Information given »
^^^^^^^^

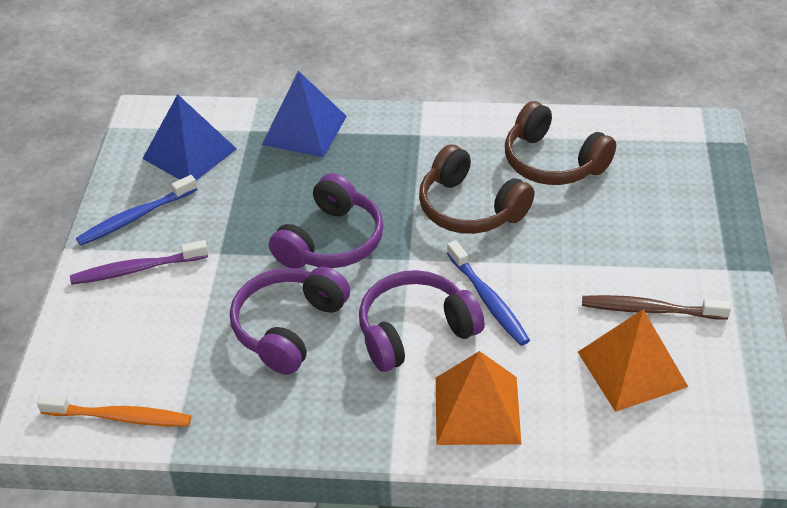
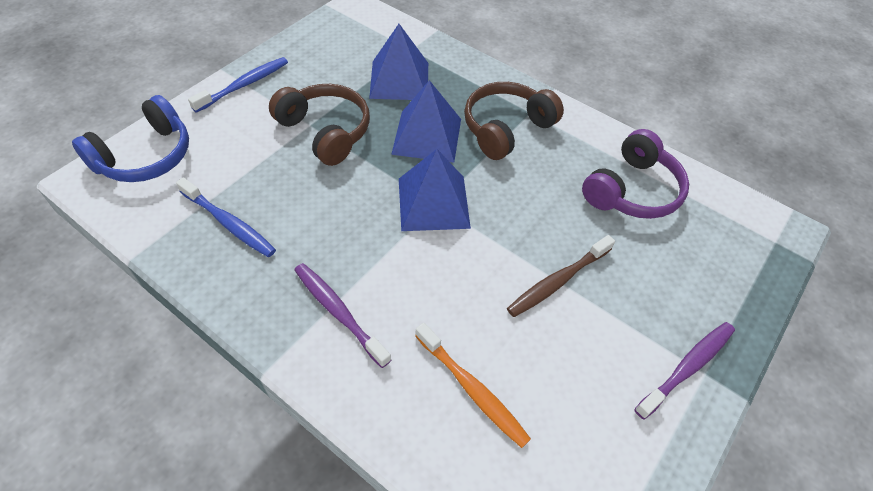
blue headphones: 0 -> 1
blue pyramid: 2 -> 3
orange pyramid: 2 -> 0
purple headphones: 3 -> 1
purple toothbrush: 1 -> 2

^^^^^^^^

About this task » Tally the lines of the material above that include the string "purple", then give the number with no other text.

The answer » 2